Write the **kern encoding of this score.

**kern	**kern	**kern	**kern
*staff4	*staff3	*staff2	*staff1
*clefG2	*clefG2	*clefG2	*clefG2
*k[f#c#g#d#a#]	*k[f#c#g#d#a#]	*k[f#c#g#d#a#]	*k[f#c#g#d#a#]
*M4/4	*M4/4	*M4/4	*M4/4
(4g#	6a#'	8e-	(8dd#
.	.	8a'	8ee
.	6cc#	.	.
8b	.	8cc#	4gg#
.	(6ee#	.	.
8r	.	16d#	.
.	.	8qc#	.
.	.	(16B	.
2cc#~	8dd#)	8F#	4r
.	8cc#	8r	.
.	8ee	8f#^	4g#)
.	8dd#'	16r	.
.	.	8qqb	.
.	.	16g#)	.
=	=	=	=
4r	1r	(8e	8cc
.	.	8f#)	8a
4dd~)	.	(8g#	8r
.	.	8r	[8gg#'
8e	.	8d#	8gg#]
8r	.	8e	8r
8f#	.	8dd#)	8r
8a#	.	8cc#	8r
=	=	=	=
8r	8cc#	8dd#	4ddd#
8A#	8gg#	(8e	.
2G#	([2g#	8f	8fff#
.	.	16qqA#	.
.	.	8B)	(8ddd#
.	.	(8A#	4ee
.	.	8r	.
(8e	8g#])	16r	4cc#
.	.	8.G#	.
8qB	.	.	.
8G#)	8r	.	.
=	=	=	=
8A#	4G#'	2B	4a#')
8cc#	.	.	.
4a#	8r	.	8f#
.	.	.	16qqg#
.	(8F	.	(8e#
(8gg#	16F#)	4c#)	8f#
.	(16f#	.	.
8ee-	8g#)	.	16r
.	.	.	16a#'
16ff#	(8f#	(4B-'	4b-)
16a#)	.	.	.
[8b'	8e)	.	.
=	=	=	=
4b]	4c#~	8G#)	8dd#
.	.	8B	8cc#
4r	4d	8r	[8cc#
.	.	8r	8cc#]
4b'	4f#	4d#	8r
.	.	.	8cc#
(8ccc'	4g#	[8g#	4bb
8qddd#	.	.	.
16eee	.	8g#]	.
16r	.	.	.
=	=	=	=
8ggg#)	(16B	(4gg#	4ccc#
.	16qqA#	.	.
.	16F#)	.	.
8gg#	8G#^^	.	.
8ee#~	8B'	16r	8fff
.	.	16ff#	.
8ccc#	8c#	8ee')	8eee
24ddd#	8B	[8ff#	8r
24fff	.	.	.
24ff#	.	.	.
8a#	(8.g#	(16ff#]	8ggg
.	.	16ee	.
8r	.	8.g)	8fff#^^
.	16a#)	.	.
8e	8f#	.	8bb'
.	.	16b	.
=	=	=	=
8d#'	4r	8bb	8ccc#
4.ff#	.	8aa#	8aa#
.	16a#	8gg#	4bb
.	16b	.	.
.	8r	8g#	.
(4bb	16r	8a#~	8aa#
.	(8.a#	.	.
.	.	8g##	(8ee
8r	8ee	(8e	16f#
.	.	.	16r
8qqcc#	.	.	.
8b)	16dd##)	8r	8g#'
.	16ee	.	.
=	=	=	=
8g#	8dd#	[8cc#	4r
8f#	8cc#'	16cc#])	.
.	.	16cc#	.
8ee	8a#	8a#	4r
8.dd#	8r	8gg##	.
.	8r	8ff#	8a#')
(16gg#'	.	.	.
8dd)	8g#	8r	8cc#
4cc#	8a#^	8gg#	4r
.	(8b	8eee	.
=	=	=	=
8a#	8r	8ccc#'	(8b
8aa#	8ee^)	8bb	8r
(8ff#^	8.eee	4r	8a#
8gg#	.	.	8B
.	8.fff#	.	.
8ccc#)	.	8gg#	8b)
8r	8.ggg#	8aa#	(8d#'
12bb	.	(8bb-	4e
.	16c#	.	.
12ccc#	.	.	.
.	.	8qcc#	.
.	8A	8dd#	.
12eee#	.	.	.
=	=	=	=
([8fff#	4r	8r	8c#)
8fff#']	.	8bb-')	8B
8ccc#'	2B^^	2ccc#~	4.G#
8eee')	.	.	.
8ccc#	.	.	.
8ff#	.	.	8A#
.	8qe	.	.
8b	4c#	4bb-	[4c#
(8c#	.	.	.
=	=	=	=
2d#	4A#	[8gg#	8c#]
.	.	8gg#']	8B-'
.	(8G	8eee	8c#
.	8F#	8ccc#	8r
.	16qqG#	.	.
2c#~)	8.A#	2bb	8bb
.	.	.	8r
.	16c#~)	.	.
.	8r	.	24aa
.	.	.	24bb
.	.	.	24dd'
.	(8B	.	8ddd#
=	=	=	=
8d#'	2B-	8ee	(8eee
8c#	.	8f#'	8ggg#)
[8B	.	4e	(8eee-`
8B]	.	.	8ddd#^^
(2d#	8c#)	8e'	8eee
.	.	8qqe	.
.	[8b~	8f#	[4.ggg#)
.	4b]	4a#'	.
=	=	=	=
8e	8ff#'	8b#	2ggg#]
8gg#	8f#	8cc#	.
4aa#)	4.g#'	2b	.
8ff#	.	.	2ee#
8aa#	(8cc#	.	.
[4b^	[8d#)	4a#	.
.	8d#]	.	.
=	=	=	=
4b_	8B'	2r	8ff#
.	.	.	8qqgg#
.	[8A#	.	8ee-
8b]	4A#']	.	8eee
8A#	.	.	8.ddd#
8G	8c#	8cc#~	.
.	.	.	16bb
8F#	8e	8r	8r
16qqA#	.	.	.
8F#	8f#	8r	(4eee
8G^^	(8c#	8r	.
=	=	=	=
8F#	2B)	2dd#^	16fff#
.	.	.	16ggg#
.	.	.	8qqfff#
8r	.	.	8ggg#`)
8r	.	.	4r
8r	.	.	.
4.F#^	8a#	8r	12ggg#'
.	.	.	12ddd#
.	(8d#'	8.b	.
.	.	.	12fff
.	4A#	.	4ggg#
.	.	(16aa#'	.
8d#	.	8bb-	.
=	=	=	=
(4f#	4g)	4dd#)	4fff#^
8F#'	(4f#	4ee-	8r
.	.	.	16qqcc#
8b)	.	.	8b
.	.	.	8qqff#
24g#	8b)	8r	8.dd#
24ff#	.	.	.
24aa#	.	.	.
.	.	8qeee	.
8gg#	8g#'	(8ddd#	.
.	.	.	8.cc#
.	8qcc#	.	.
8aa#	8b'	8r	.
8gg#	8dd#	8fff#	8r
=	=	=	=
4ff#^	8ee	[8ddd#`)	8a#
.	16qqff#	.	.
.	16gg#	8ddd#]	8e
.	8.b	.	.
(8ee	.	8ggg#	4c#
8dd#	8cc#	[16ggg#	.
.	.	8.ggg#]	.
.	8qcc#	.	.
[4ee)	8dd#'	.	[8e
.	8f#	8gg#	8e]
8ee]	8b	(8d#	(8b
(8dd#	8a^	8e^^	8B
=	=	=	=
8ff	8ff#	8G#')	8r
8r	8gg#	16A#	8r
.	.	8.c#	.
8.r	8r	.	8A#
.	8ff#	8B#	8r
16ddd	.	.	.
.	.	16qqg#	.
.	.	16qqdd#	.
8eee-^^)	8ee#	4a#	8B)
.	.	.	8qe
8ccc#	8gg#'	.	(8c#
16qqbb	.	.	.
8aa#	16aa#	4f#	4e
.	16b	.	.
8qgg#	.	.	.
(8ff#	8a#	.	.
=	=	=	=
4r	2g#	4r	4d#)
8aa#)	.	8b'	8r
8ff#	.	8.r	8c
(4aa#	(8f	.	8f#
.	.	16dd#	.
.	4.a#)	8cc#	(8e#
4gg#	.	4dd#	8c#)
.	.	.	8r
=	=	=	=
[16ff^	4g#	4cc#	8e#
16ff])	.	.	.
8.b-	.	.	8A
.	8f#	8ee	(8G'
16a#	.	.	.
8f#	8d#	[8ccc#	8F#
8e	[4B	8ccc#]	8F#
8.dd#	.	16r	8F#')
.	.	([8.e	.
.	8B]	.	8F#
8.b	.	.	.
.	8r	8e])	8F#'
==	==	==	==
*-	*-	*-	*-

____

## SET EXERCISE
Count the lines in the records that contain the string "kern", matching case exactly, and reply with only that number.

## ANSWER TO THIS EXERCISE
2